[Opening MATERIAL SUPPLIED section]

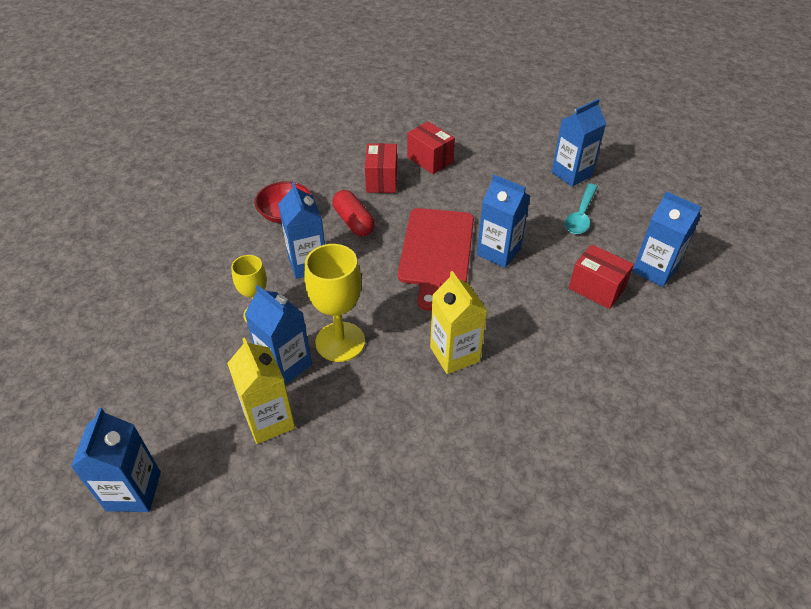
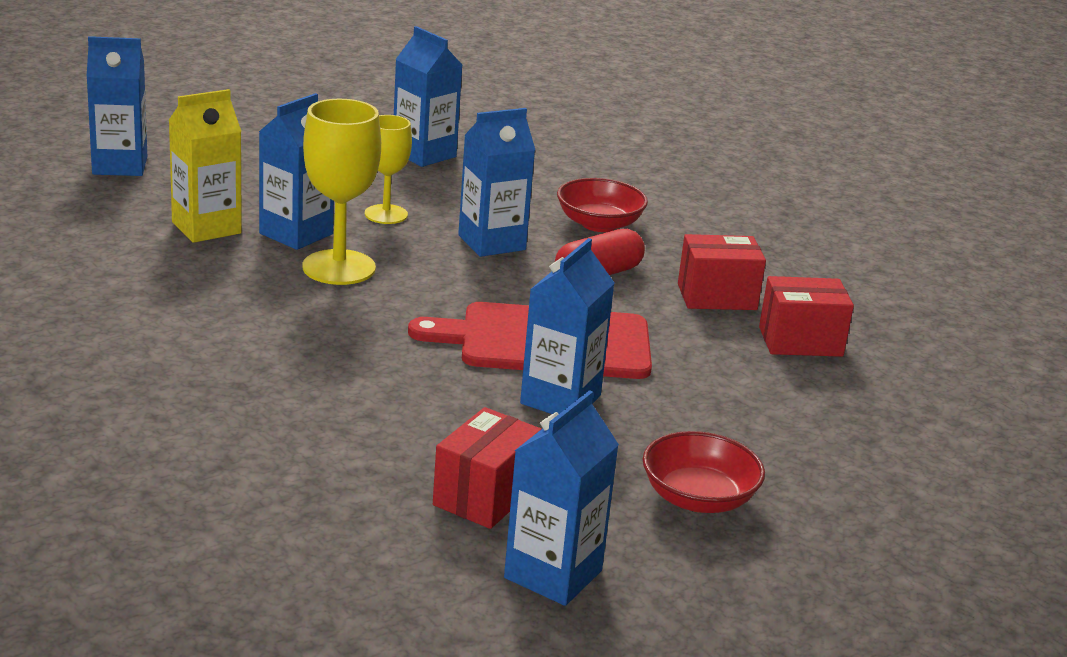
camera: 80 degrees right, 20 degrees down
(430, 160) = (800, 341): red box -> red box turned 45 degrees clockwise
(454, 354) = (317, 351): yellow carton -> none
(571, 174) = (836, 499): blue carton -> blue carton (424, 154)
(580, 215) = (698, 498): turquoise spoon -> red bowl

[Closing MATERIAL SUPPLIED section]

◆ **PROBLEM DETAILS**
Check each line of the data above, and please copy the ones in which the string "carton" occurs.

◆ **YOUR SOLUTION**
(454, 354) = (317, 351): yellow carton -> none
(571, 174) = (836, 499): blue carton -> blue carton (424, 154)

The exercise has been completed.